Aim of the exercise >> Print exactly the lines below between the line containing "R5: 22k (+24V, 3V3) -> 22k (+24V, IC1/PD0)" and the line containing "C9: 18pF (GND, IC1/XTAL1) -> none", counting both of those lines. Leave pictures out.
::: Working data :::
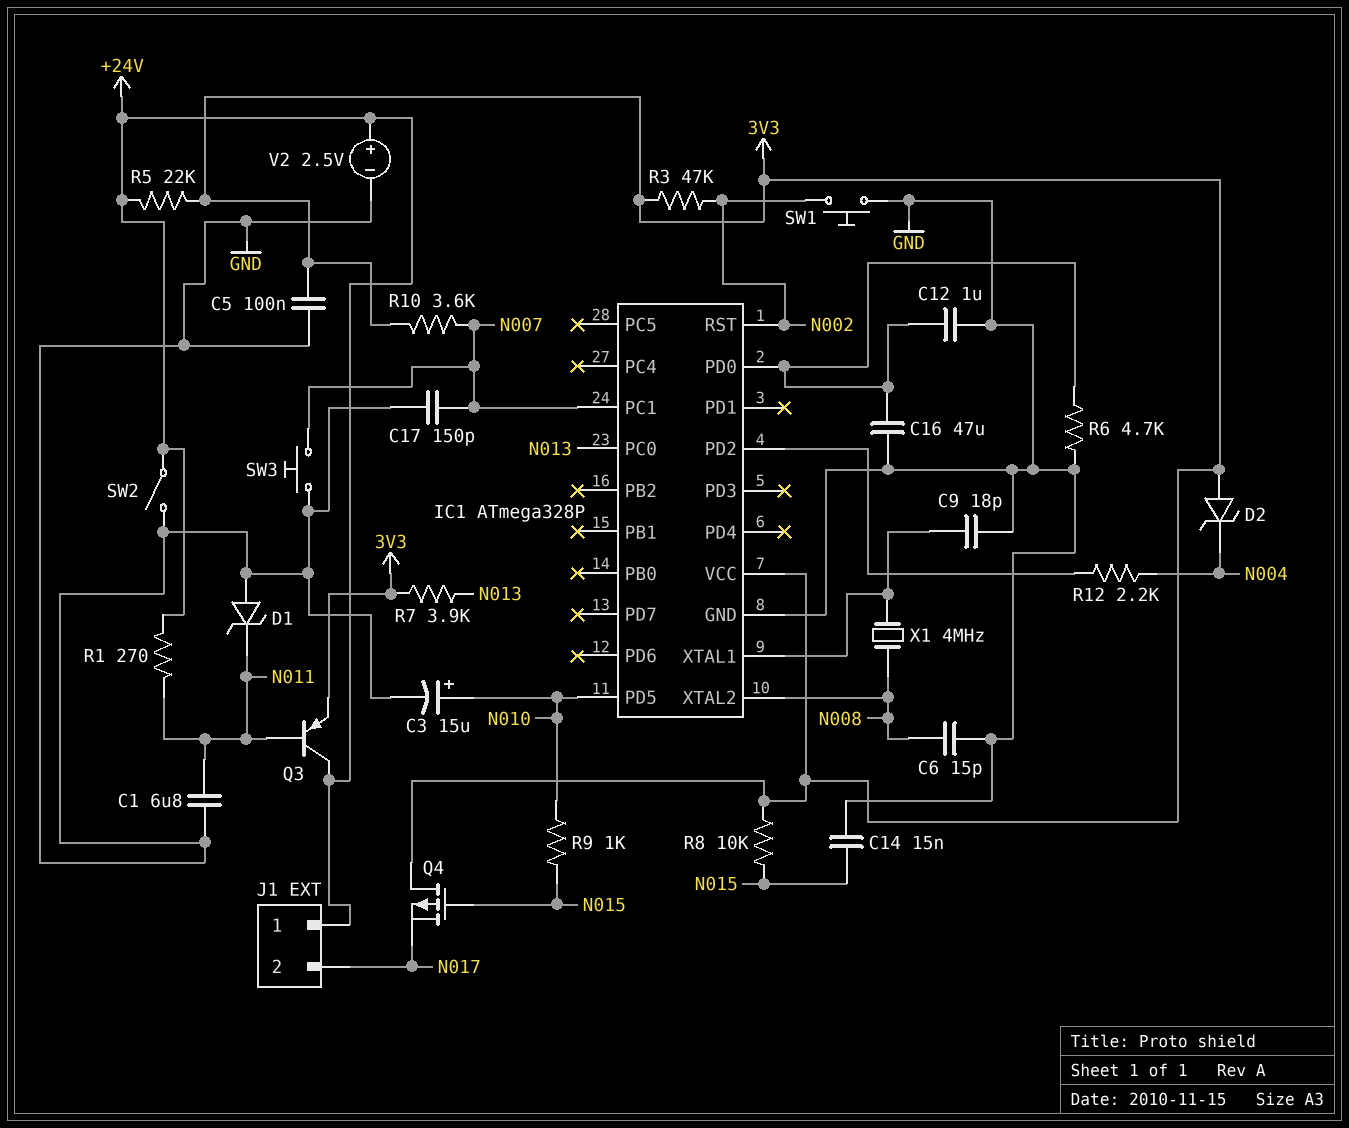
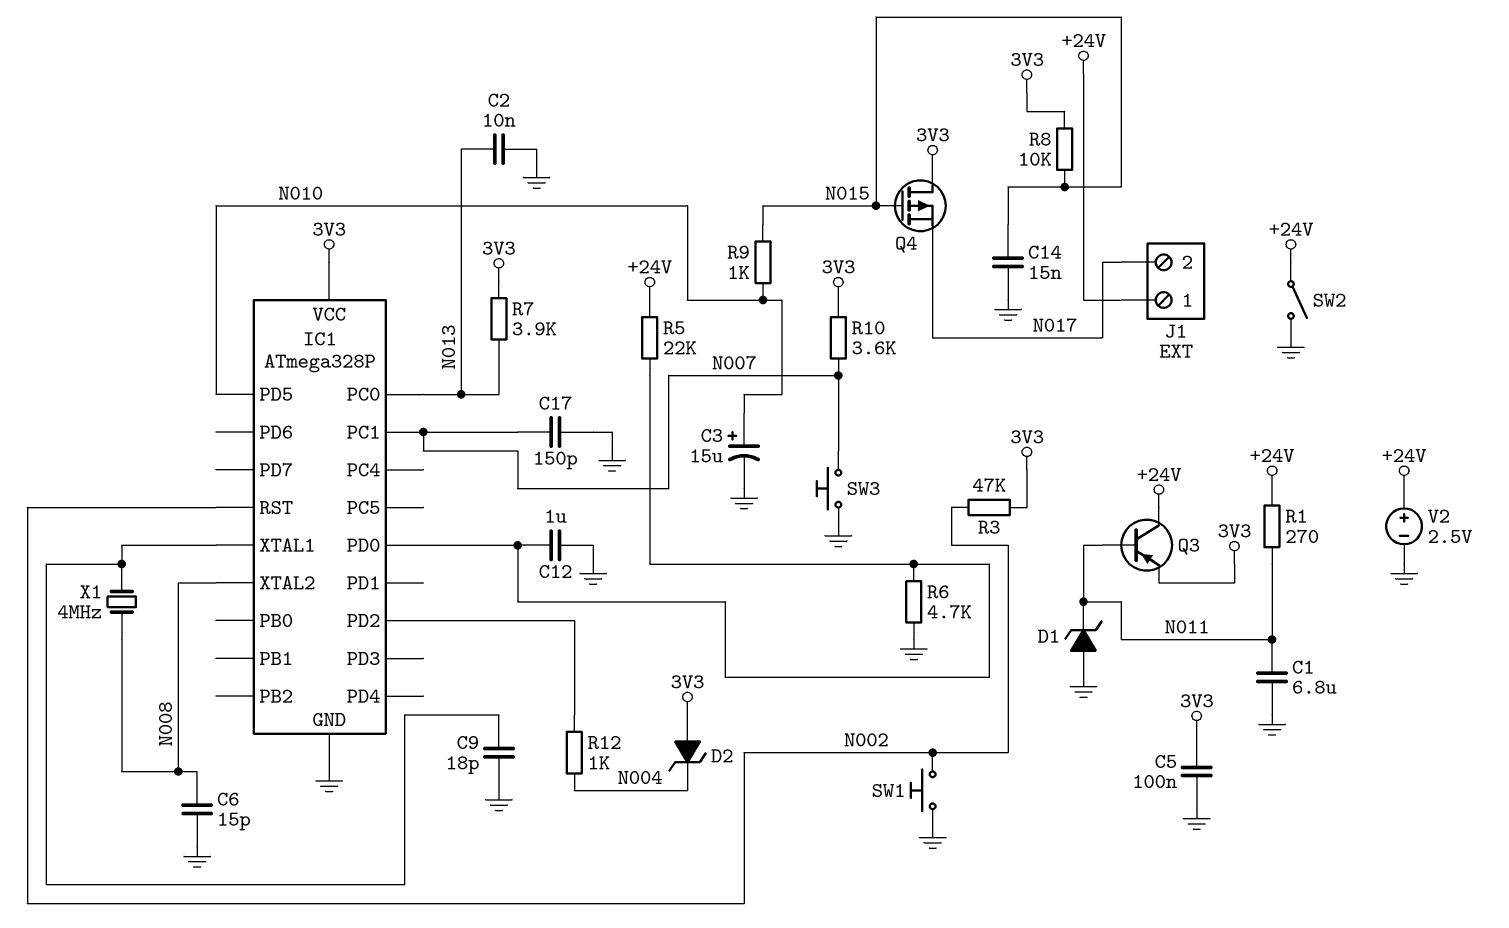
C2: none -> 10nF (GND, N013)
C16: 47uF (GND, IC1/PD0) -> none
R5: 22k (+24V, 3V3) -> 22k (+24V, IC1/PD0)
R12: 2.2k (IC1/PD2, N004) -> 1k (IC1/PD2, N004)

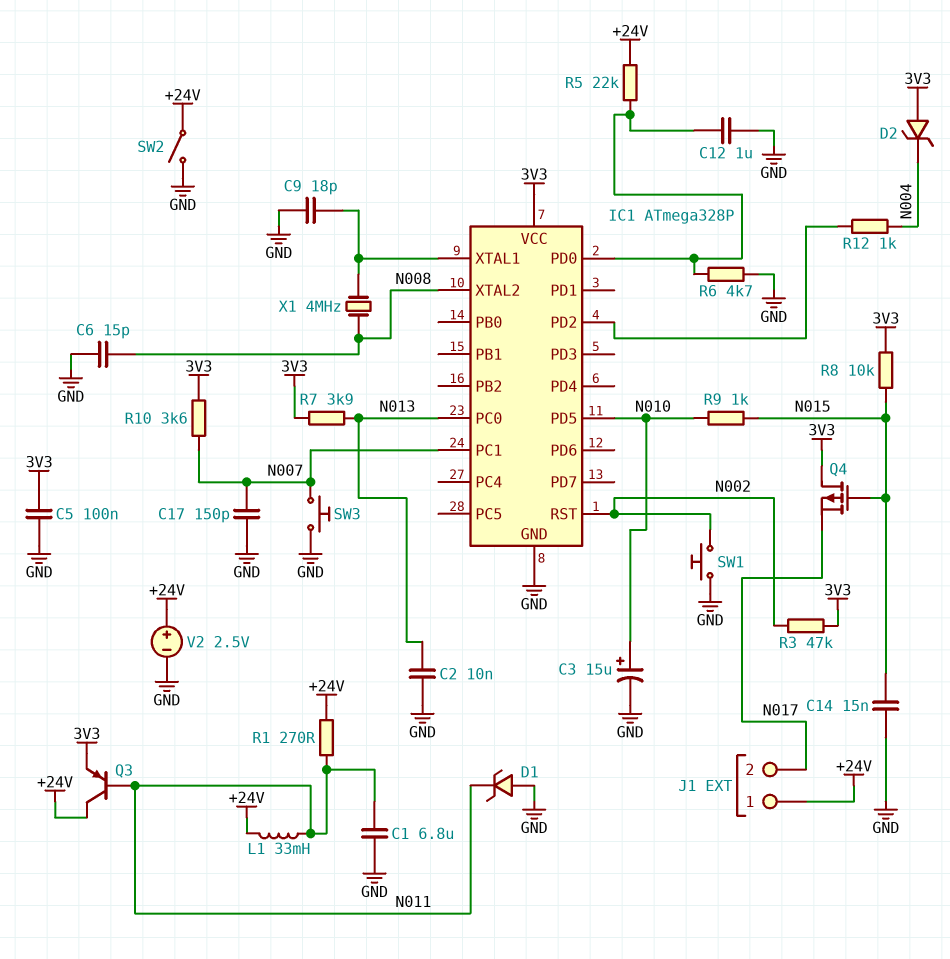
L1: none -> 33mH (+24V, N011)

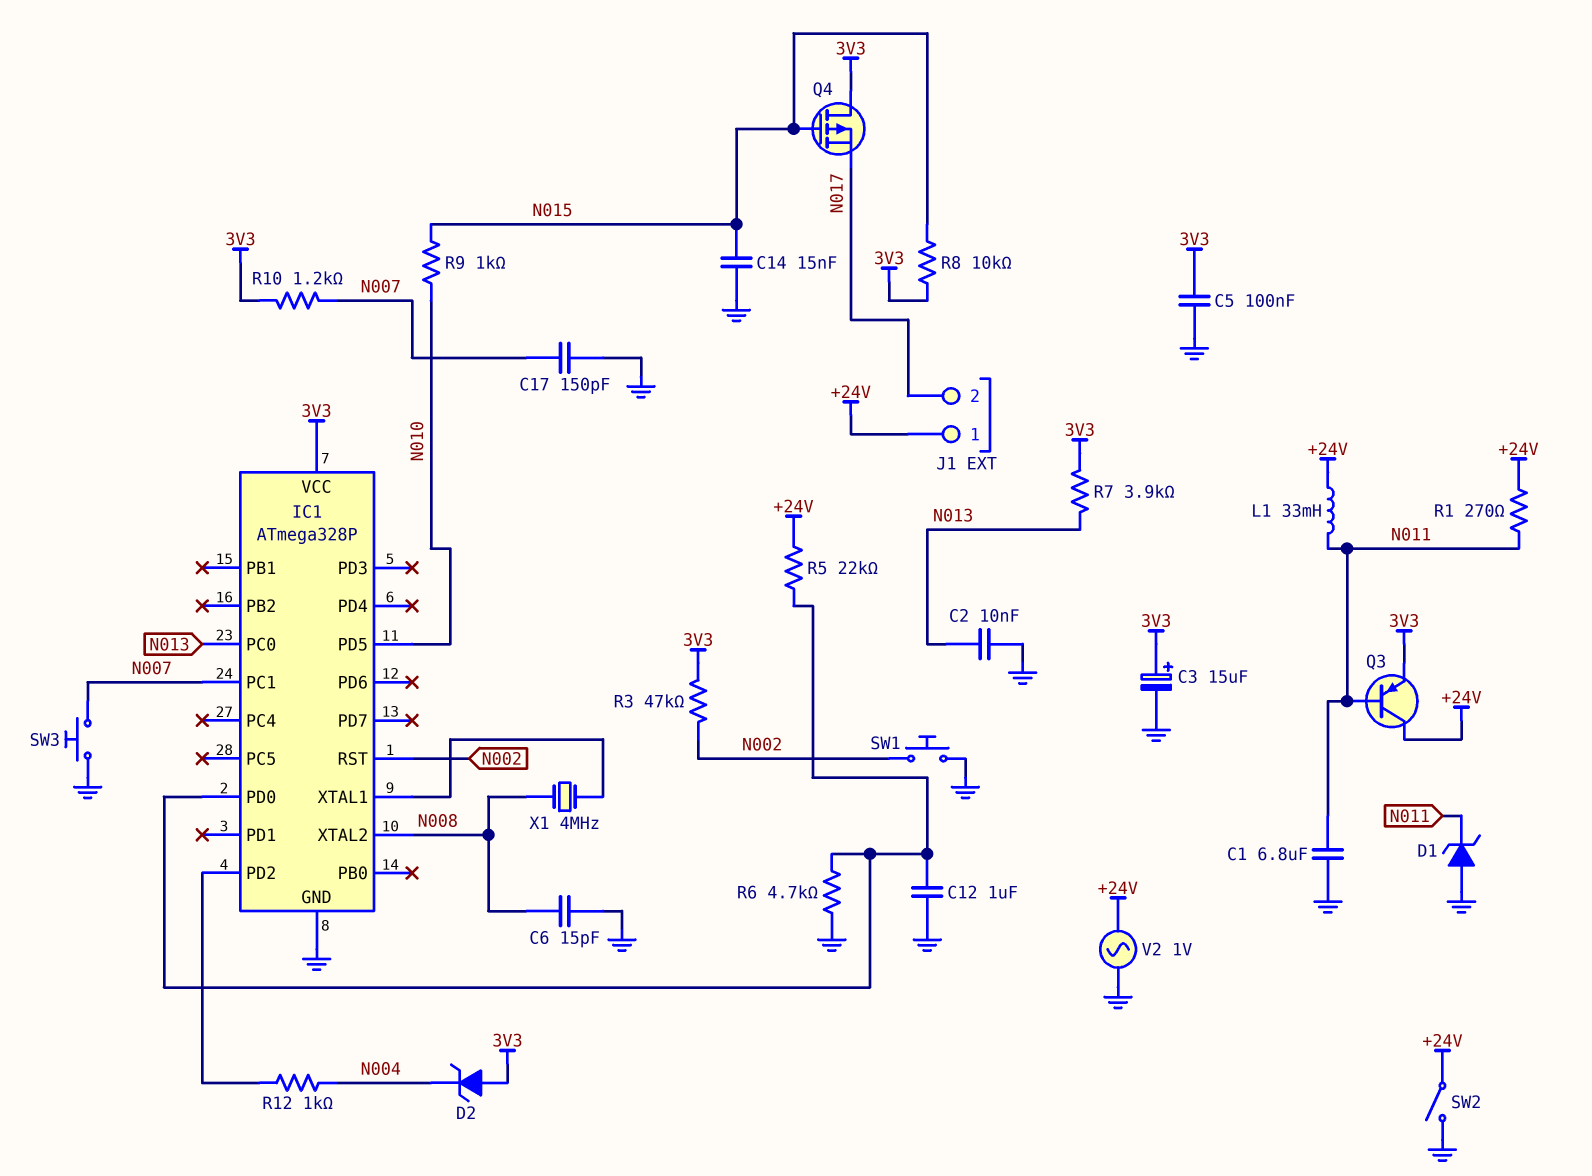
C3: 15uF (plus N010, minus GND) -> 15uF (plus 3V3, minus GND)
C9: 18pF (GND, IC1/XTAL1) -> none
R10: 3.6k (3V3, N007) -> 1.2k (3V3, N007)
V2: 2.5V (plus +24V, minus GND) -> AC 1V (+24V, GND)

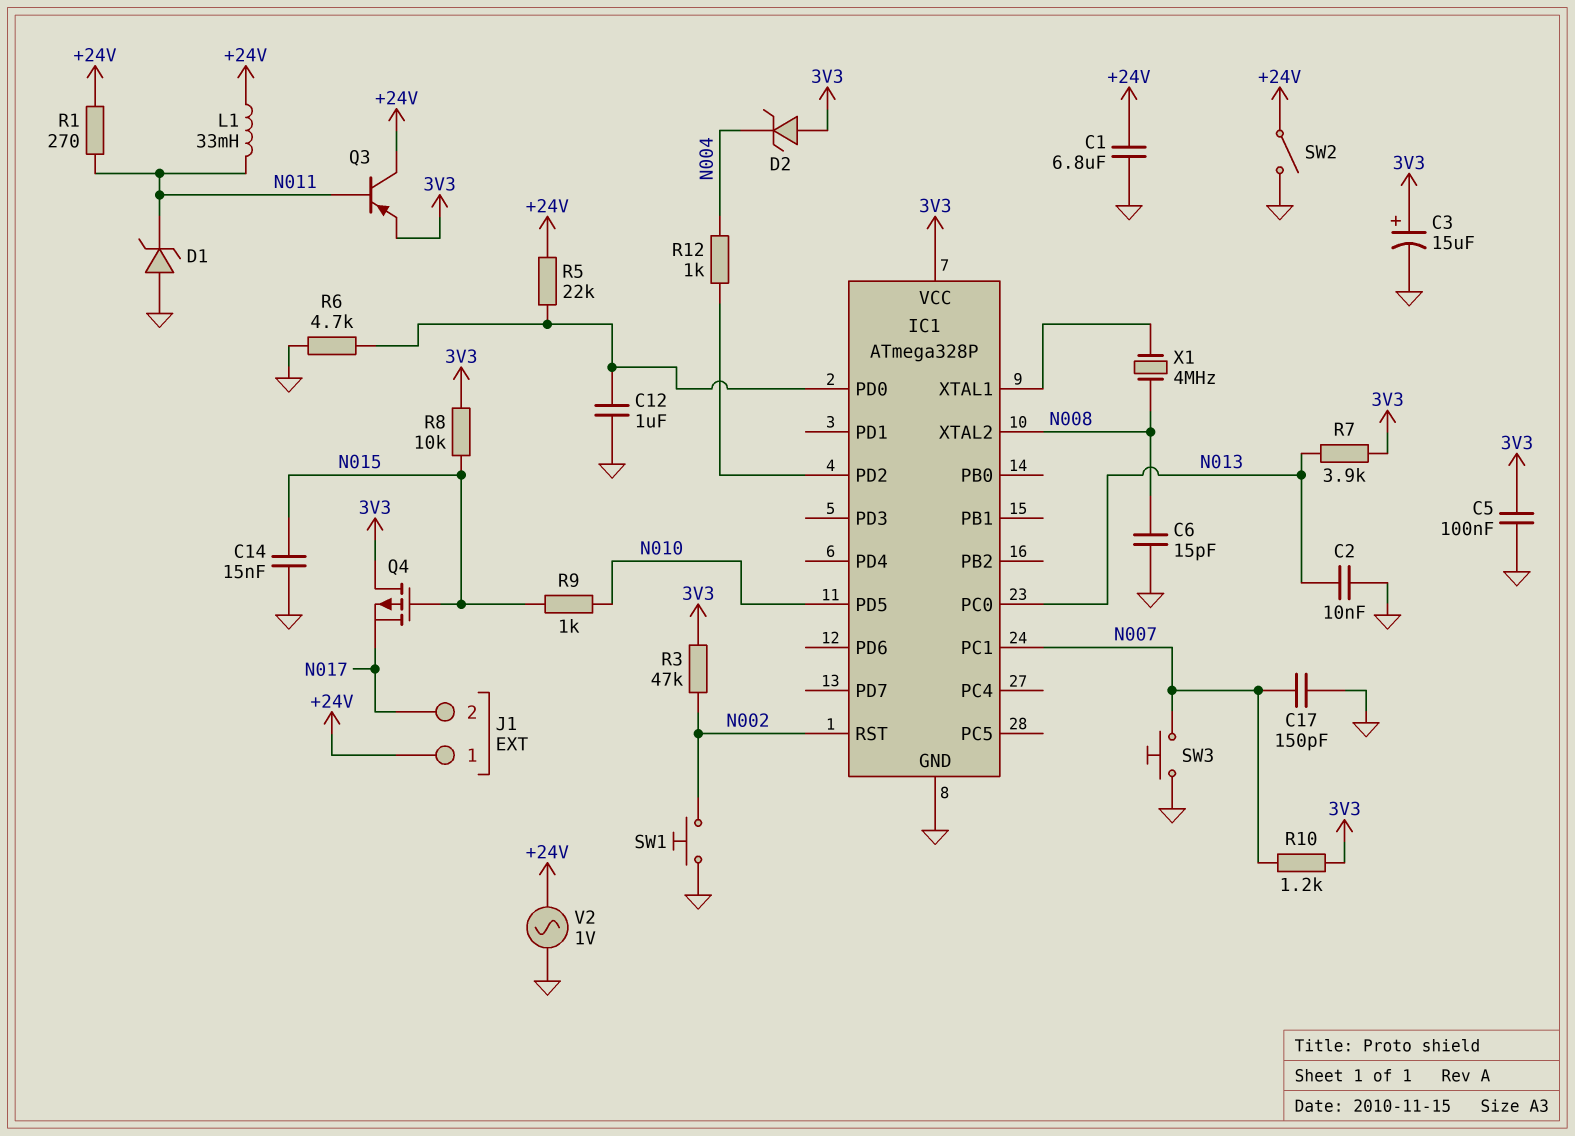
C1: 6.8uF (GND, N011) -> 6.8uF (+24V, GND)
:::
Written solution >>
R5: 22k (+24V, 3V3) -> 22k (+24V, IC1/PD0)
R12: 2.2k (IC1/PD2, N004) -> 1k (IC1/PD2, N004)

L1: none -> 33mH (+24V, N011)

C3: 15uF (plus N010, minus GND) -> 15uF (plus 3V3, minus GND)
C9: 18pF (GND, IC1/XTAL1) -> none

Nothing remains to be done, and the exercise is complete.